§ **Problem statement**
An exact copy of all the lines below is required, with every image left out.

§ **Material provided**

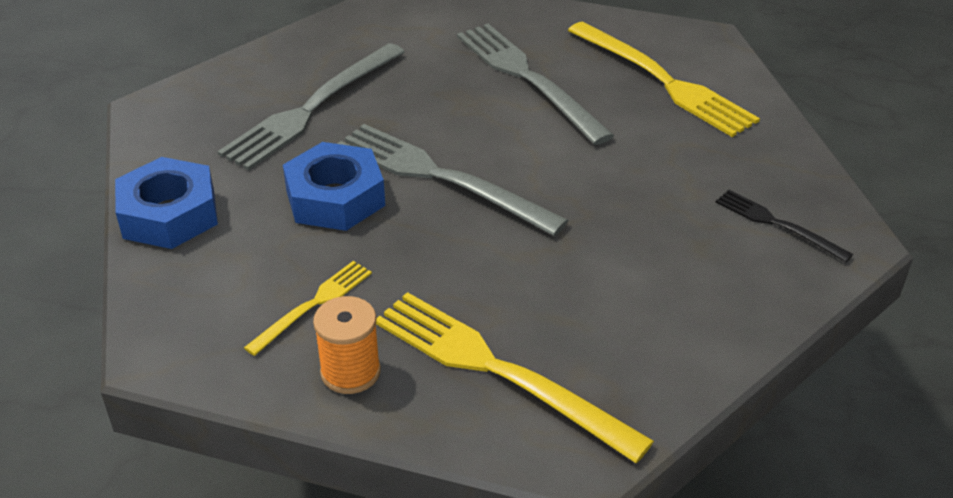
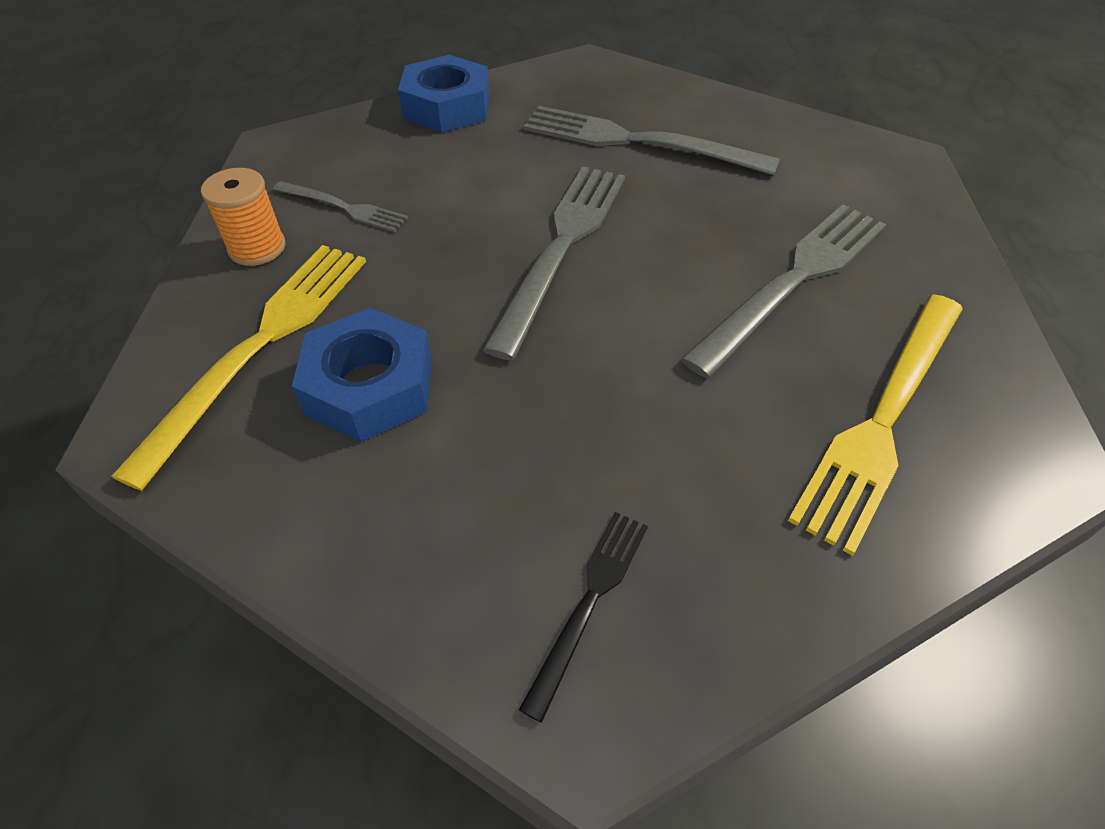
camera: 75 degrees right, 10 degrees up
(313, 305) = (343, 207): yellow fork -> grey fork
(335, 198) = (501, 186): blue nut -> blue nut (370, 386)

§ **Response**
camera: 75 degrees right, 10 degrees up
(313, 305) = (343, 207): yellow fork -> grey fork
(335, 198) = (501, 186): blue nut -> blue nut (370, 386)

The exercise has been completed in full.